> [Extracted data]
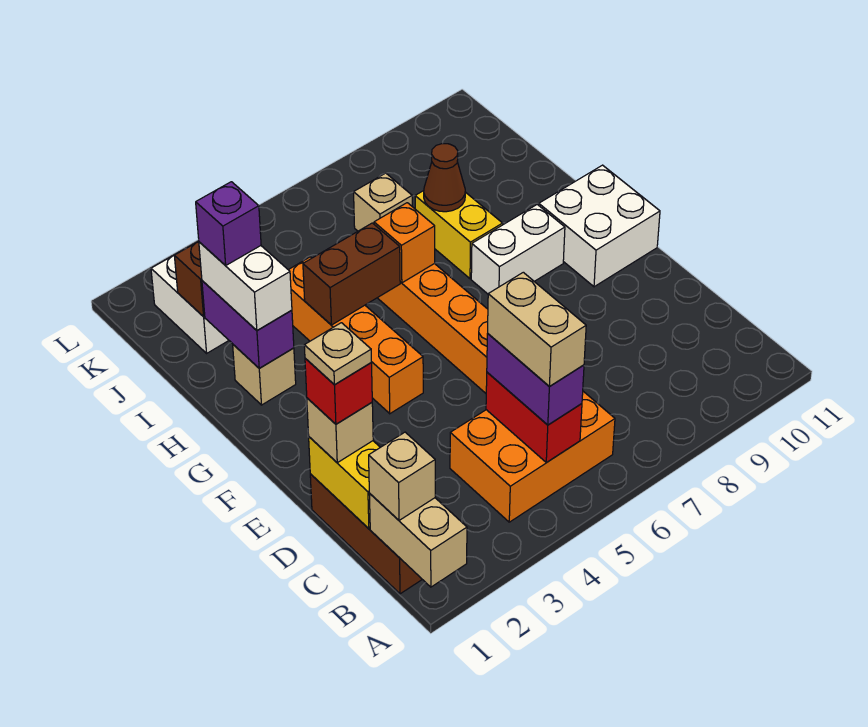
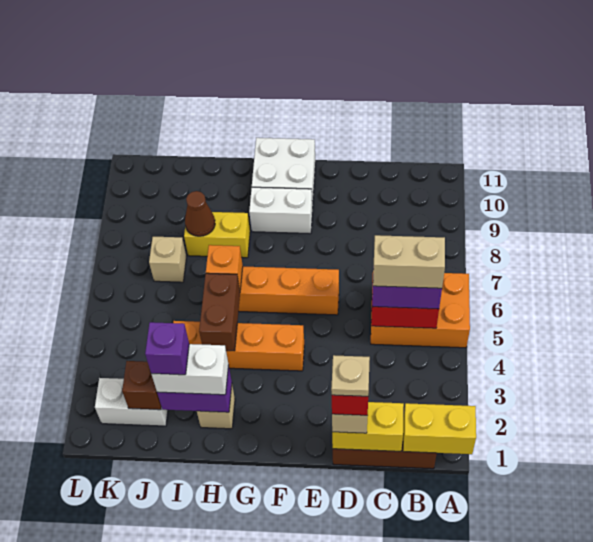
tan brick A1:B1 level 2 -> yellow brick A1:B1 level 2
tan brick B1 level 3 -> none
orange brick B4:C6 level 1 -> orange brick A5:C6 level 1
white brick G8:G9 level 1 -> white brick F9:G9 level 1

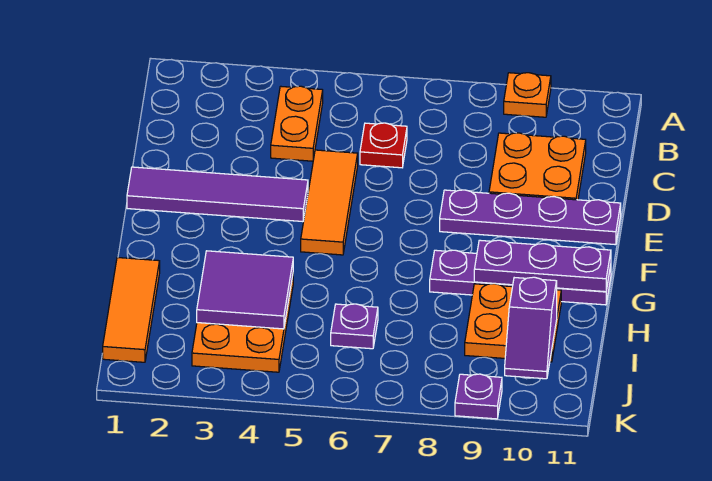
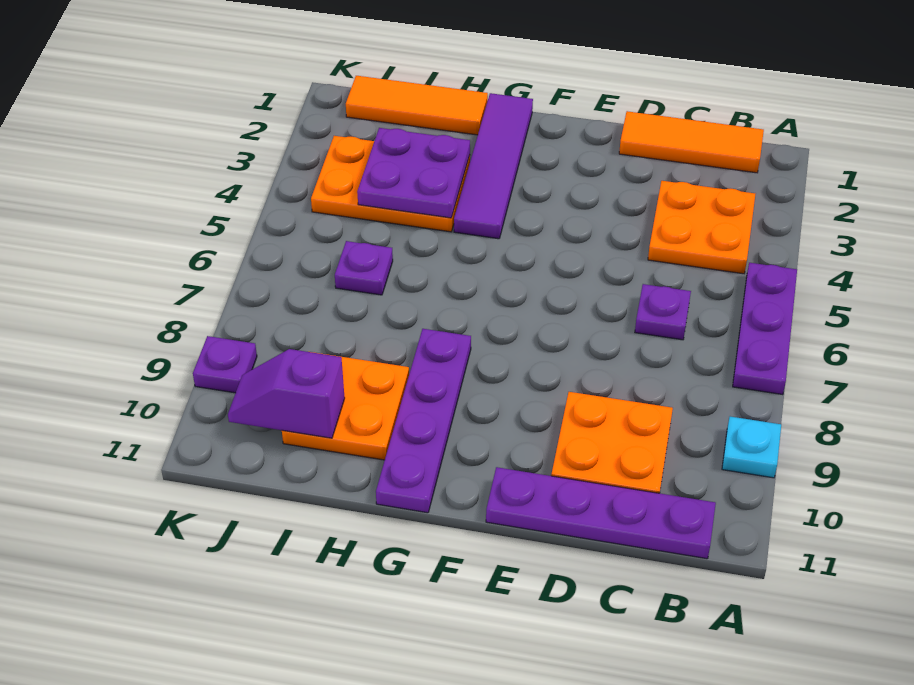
orange plate A9 level 1 -> cyan plate A9 level 1
orange plate B4:C4 level 1 -> orange plate B3:C4 level 1
red plate C6 level 1 -> purple plate C6 level 1
orange tile D5:F5 level 1 -> orange tile B1:D1 level 1
purple tile E1:E4 level 1 -> purple tile G1:G4 level 1
purple plate E8:E11 level 1 -> purple plate B11:E11 level 1
purple plate G9:G11 level 2 -> purple plate A5:A7 level 1
purple tile H3:I4 level 2 -> purple plate H3:I4 level 2

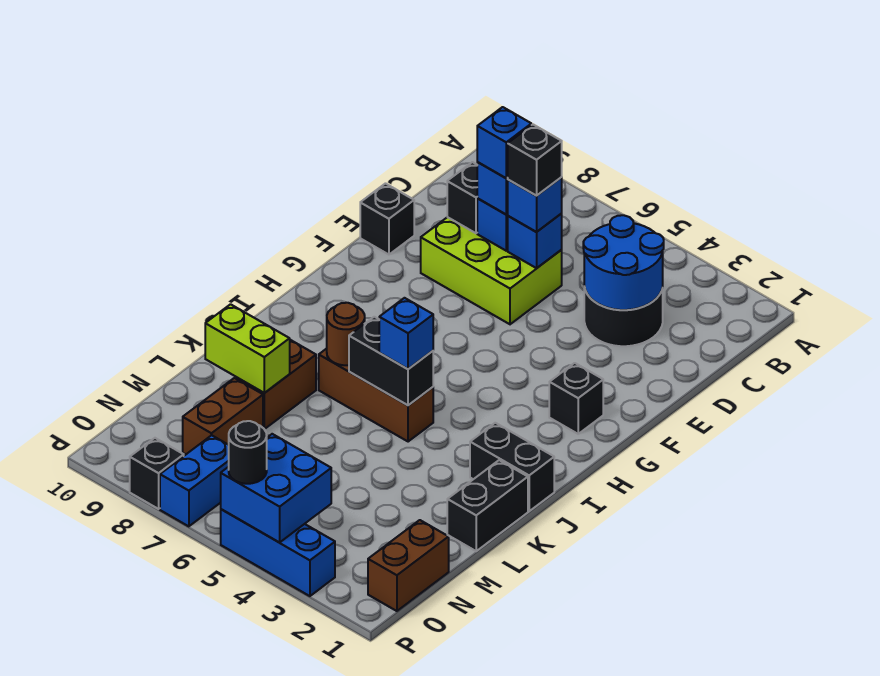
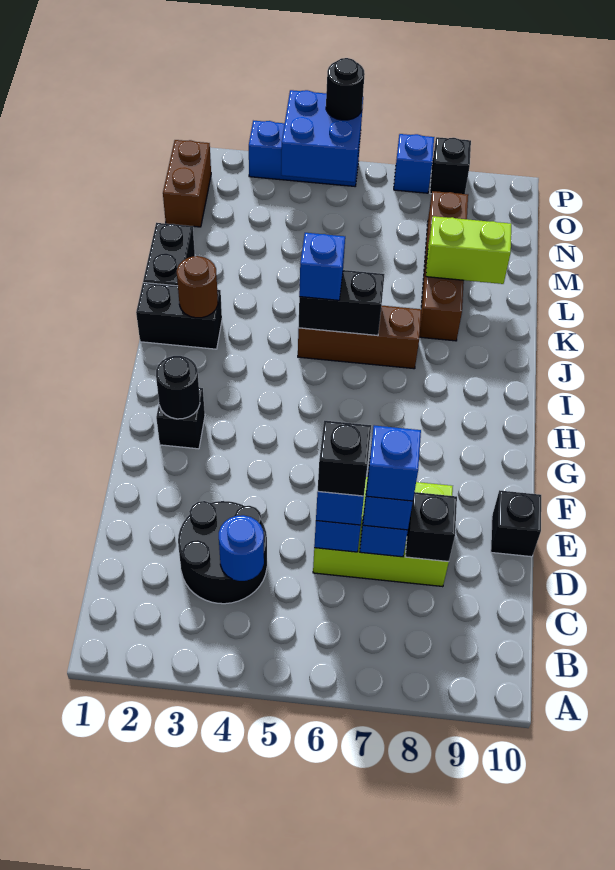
blue round brick C3:D4 level 2 -> blue round brick C4 level 2
none -> black round brick G2 level 2
brown round brick J7 level 2 -> brown round brick J2 level 2
blue brick O7:P7 level 1 -> blue brick P7 level 1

> [What to produce]
For this exercise, gather every line of the data that contains the word "plate".

> [Written answer]
orange plate A9 level 1 -> cyan plate A9 level 1
orange plate B4:C4 level 1 -> orange plate B3:C4 level 1
red plate C6 level 1 -> purple plate C6 level 1
purple plate E8:E11 level 1 -> purple plate B11:E11 level 1
purple plate G9:G11 level 2 -> purple plate A5:A7 level 1
purple tile H3:I4 level 2 -> purple plate H3:I4 level 2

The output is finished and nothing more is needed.